- _Count change data_
——————
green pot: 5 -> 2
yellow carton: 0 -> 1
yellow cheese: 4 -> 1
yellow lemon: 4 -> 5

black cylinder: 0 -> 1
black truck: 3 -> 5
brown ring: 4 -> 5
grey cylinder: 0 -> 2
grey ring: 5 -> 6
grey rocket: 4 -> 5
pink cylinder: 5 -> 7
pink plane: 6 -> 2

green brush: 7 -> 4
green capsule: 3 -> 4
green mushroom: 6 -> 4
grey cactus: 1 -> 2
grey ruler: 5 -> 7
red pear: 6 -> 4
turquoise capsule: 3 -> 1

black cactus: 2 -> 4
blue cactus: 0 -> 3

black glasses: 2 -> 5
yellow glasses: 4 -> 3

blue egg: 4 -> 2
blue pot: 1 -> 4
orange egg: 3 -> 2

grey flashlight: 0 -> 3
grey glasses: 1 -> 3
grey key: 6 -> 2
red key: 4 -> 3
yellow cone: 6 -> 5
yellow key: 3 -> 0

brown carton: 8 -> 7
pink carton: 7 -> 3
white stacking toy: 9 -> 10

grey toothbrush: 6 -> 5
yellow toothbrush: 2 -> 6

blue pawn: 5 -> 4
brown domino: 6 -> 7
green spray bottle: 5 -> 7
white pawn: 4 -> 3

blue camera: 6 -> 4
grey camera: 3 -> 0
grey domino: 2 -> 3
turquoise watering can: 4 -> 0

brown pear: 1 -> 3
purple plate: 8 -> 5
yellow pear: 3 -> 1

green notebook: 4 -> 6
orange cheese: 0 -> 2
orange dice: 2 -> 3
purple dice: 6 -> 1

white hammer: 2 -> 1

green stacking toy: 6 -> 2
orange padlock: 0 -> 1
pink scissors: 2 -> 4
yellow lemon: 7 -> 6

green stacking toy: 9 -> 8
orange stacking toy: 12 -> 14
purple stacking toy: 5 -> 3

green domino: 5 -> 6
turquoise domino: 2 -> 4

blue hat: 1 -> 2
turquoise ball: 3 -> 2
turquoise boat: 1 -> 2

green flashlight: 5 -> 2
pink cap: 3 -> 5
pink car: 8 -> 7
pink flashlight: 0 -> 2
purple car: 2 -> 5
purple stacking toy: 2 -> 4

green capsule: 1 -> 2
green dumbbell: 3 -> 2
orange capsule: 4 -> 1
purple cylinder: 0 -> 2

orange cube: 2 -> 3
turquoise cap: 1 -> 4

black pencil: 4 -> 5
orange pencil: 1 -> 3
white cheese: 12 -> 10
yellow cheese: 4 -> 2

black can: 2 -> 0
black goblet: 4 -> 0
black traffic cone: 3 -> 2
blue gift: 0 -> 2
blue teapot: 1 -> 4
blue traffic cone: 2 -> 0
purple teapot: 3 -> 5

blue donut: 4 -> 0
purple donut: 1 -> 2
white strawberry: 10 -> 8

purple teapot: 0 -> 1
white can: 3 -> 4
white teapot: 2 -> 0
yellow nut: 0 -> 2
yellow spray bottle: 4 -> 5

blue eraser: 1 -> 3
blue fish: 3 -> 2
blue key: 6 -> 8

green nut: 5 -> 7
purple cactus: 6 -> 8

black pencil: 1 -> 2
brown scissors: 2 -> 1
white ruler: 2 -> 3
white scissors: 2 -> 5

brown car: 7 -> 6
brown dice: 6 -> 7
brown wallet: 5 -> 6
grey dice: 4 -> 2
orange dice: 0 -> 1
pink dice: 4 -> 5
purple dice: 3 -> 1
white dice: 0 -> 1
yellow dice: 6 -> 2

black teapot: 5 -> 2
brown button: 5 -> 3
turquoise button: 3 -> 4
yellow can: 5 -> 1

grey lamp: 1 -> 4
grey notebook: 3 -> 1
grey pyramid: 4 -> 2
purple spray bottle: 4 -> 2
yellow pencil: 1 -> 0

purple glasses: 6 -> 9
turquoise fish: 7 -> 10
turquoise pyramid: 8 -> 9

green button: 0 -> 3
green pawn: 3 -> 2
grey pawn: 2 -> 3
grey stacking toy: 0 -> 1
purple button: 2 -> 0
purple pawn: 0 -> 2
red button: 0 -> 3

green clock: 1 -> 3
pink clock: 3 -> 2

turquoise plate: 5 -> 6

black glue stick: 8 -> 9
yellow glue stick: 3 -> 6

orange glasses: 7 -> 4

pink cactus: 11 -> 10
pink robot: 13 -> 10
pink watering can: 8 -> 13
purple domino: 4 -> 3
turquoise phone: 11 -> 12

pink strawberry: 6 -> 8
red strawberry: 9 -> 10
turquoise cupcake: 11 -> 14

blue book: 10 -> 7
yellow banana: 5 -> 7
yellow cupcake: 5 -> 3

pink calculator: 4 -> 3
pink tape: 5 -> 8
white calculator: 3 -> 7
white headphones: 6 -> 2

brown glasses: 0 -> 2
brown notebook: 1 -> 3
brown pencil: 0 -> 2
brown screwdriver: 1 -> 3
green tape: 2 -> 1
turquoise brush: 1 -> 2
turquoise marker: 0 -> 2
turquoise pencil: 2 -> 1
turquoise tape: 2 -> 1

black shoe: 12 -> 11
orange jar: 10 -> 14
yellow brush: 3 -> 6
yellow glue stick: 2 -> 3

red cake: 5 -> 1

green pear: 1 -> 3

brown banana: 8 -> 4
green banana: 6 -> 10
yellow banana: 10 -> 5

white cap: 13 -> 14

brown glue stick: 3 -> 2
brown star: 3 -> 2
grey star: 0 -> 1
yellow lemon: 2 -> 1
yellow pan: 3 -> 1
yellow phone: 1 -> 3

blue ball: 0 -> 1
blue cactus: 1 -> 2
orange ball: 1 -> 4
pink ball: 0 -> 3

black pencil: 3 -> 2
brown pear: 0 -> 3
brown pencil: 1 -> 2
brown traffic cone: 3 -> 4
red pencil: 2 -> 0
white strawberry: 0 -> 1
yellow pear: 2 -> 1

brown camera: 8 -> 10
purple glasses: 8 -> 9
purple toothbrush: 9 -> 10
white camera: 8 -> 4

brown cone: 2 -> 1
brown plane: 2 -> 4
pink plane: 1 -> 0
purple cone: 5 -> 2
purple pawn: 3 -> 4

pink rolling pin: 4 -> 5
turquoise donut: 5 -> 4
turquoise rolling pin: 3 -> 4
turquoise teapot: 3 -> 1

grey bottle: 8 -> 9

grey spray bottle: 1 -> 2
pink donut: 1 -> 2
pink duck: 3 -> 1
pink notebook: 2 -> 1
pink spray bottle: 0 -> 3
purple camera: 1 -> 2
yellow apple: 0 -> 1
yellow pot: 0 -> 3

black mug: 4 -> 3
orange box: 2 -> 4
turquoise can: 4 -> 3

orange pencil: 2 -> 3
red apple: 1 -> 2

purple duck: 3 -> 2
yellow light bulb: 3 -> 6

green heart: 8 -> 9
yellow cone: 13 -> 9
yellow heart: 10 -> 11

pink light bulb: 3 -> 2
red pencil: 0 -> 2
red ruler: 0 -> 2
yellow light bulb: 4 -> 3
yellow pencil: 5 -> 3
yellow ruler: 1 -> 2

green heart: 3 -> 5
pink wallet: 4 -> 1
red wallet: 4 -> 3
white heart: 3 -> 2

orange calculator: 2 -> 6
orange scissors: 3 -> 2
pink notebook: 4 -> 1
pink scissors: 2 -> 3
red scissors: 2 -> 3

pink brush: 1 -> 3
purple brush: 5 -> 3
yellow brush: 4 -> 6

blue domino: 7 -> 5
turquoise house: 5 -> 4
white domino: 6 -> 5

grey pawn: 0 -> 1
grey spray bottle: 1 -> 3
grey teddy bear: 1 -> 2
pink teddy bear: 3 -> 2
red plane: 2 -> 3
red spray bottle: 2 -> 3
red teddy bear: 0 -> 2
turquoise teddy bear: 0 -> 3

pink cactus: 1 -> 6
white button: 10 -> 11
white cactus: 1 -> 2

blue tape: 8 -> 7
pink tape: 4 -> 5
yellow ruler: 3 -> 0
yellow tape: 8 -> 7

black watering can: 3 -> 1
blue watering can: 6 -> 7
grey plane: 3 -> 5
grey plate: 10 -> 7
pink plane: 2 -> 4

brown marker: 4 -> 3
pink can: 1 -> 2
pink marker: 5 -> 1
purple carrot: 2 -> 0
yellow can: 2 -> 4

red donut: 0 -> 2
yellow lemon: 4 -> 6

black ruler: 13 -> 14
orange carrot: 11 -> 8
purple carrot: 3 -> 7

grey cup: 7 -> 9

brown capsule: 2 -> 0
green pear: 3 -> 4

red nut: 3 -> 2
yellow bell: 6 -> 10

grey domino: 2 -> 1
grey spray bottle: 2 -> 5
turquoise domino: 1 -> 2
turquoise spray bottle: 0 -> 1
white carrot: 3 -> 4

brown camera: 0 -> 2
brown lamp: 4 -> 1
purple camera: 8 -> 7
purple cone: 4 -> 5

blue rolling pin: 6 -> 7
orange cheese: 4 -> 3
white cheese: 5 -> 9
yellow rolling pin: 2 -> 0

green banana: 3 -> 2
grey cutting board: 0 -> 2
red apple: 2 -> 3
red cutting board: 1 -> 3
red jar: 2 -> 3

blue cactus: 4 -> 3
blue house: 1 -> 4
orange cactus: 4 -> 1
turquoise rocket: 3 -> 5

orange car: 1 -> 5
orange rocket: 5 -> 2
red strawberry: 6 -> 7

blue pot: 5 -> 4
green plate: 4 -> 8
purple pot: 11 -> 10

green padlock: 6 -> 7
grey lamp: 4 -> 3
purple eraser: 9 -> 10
——————
- _TRY IT_
Your answer must be the lines above from the one containing "pink cactus: 11 -> 10" to the one containing "white headphones: 6 -> 2", both included, restated word for word.

- _WORKED SOLUTION_
pink cactus: 11 -> 10
pink robot: 13 -> 10
pink watering can: 8 -> 13
purple domino: 4 -> 3
turquoise phone: 11 -> 12

pink strawberry: 6 -> 8
red strawberry: 9 -> 10
turquoise cupcake: 11 -> 14

blue book: 10 -> 7
yellow banana: 5 -> 7
yellow cupcake: 5 -> 3

pink calculator: 4 -> 3
pink tape: 5 -> 8
white calculator: 3 -> 7
white headphones: 6 -> 2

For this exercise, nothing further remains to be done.